Give back an exact copy of the lines in the records below, from the line that has "green ball: [153,178,261,278]" through the line that has "green headphones: [337,493,502,645]", and nothing besides.

● **DATA TO PROCESS**
"""

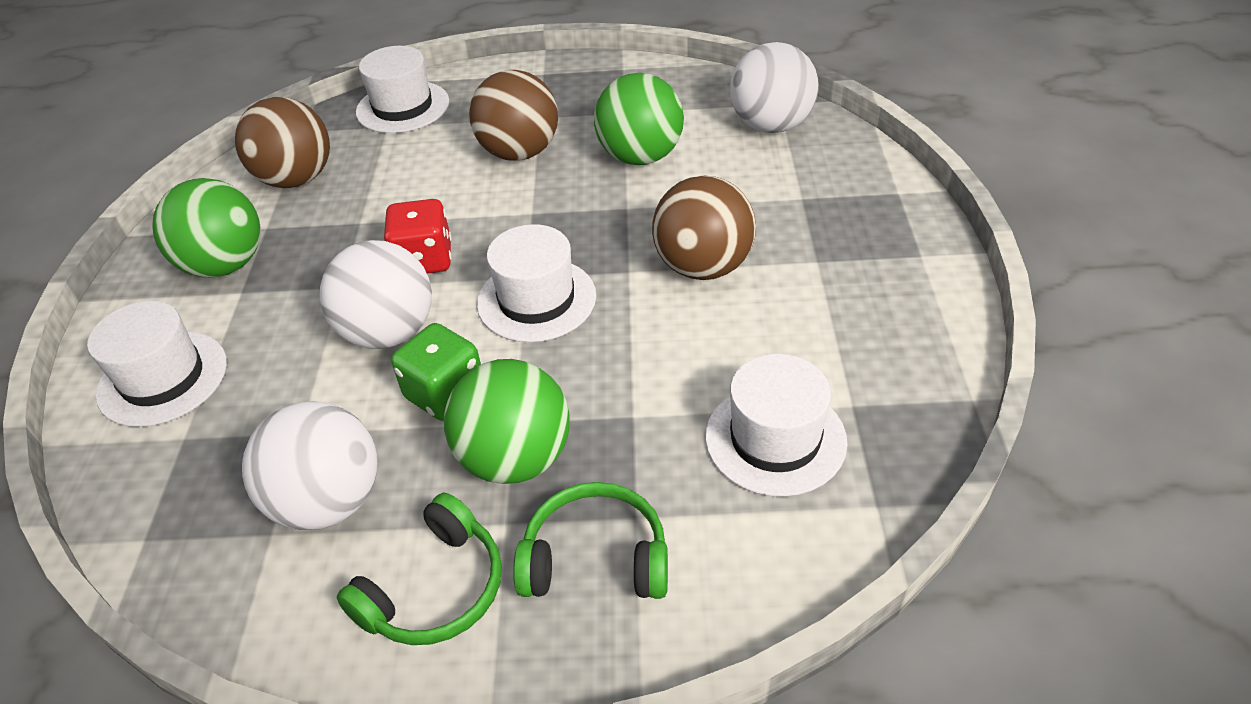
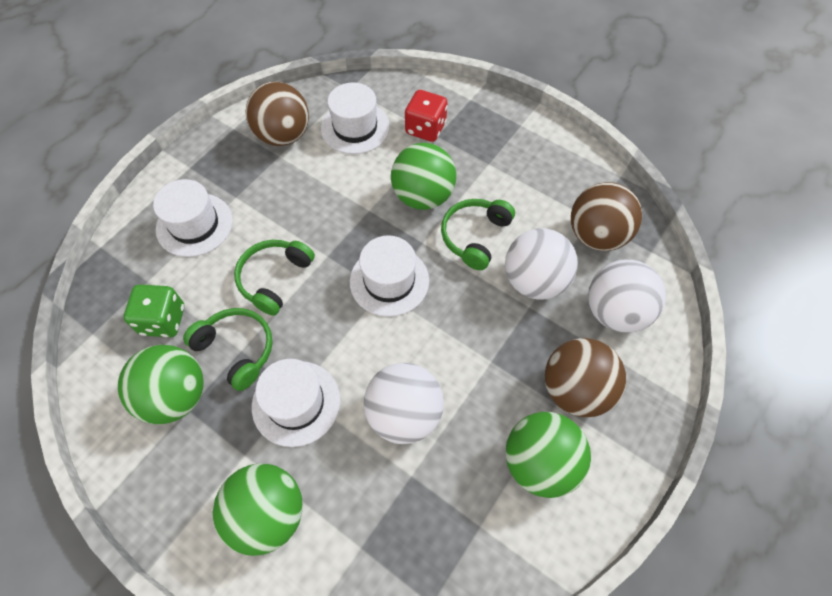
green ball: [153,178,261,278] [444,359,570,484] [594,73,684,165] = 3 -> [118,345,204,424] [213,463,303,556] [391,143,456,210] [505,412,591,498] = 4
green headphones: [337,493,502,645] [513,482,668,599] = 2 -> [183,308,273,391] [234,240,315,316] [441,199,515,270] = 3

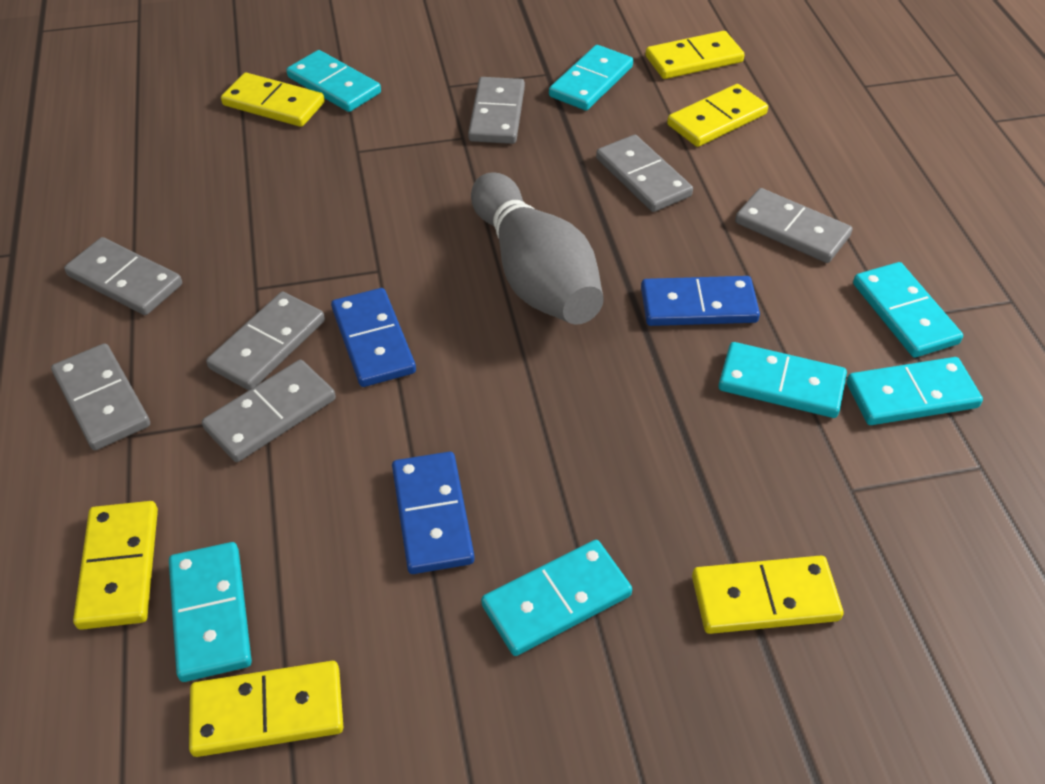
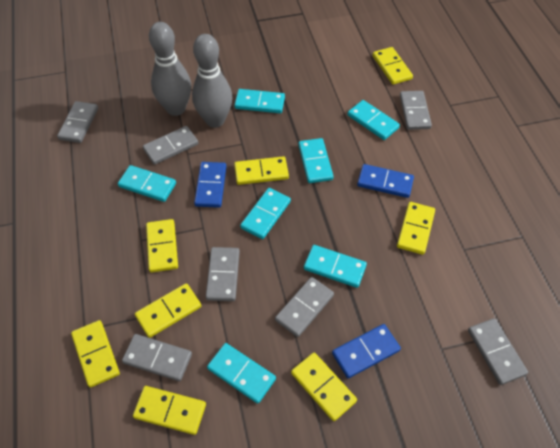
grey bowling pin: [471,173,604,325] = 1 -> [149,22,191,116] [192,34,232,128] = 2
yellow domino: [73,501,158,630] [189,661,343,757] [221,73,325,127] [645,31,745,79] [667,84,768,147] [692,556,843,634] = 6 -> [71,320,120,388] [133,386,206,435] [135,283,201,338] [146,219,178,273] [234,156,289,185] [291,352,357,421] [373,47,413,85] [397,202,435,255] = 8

"""
"""

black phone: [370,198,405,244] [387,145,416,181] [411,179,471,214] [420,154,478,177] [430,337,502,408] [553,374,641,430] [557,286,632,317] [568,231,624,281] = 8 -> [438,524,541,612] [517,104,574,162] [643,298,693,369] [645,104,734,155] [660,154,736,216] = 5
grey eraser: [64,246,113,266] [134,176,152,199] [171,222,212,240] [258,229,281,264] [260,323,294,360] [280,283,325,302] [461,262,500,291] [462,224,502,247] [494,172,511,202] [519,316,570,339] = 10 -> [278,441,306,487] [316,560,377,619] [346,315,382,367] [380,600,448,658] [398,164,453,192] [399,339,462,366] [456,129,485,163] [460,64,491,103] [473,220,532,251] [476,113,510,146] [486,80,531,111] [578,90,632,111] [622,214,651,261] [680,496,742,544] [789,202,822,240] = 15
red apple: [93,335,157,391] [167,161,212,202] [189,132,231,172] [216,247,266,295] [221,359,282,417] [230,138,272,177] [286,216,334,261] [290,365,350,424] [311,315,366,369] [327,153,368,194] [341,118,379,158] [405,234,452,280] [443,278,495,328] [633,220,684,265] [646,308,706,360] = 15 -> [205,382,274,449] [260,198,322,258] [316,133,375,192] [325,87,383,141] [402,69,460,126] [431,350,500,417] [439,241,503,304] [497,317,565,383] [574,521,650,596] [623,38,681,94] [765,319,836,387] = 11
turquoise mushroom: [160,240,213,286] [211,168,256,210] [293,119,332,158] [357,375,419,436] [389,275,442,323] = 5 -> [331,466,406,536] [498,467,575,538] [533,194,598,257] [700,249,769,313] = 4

"""
"""

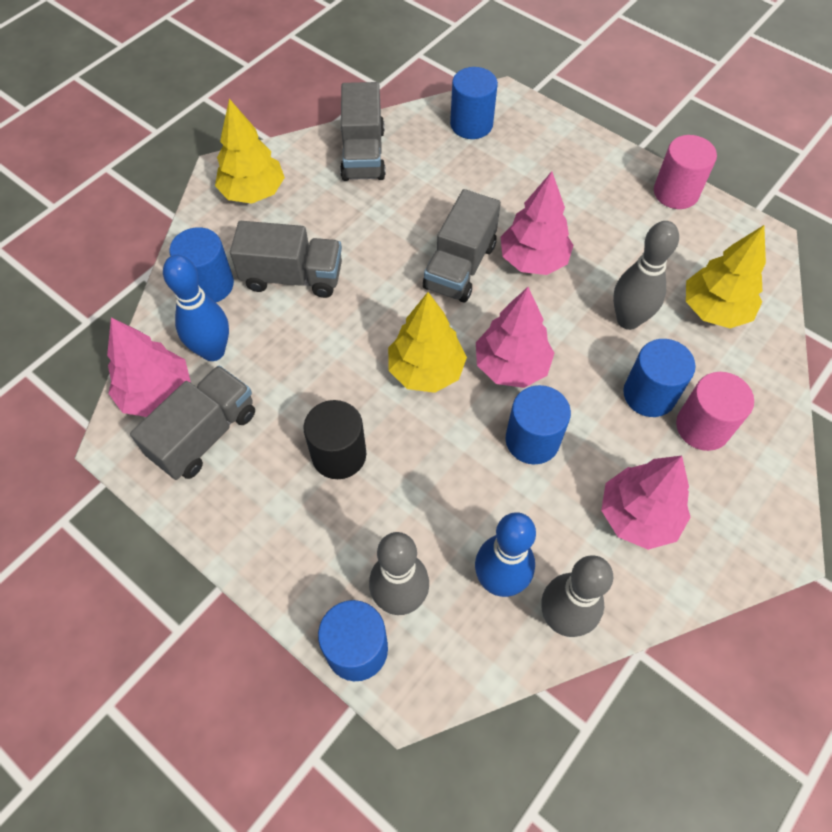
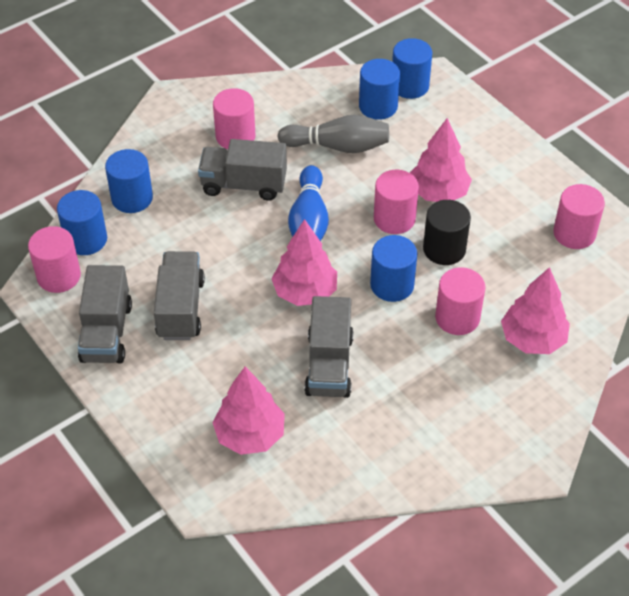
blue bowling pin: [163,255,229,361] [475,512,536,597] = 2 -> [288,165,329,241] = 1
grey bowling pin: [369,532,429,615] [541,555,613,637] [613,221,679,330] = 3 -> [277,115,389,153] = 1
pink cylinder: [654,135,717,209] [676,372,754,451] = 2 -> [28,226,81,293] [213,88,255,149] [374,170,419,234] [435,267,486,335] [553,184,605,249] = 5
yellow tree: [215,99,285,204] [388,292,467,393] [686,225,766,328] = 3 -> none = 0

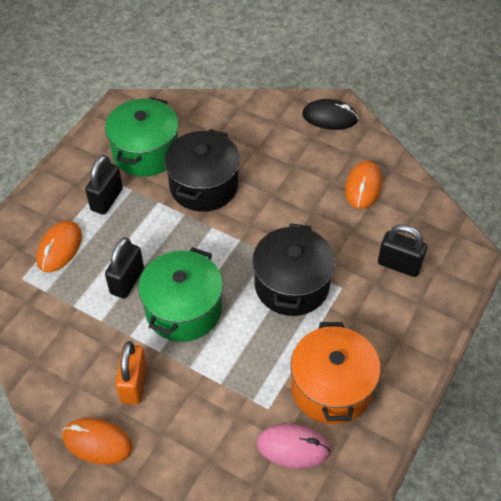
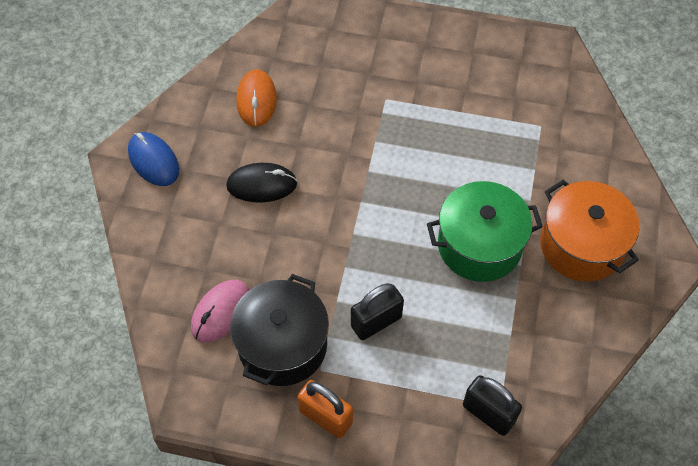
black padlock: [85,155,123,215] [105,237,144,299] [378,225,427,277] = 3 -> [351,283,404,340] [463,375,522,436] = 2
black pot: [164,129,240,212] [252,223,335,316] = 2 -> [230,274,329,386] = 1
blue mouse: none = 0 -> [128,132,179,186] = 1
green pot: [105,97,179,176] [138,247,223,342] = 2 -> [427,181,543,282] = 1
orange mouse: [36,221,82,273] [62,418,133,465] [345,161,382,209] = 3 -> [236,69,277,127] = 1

"""

● **SOLUTION TO THE EXERCISE**
green ball: [153,178,261,278] [444,359,570,484] [594,73,684,165] = 3 -> [118,345,204,424] [213,463,303,556] [391,143,456,210] [505,412,591,498] = 4
green headphones: [337,493,502,645] [513,482,668,599] = 2 -> [183,308,273,391] [234,240,315,316] [441,199,515,270] = 3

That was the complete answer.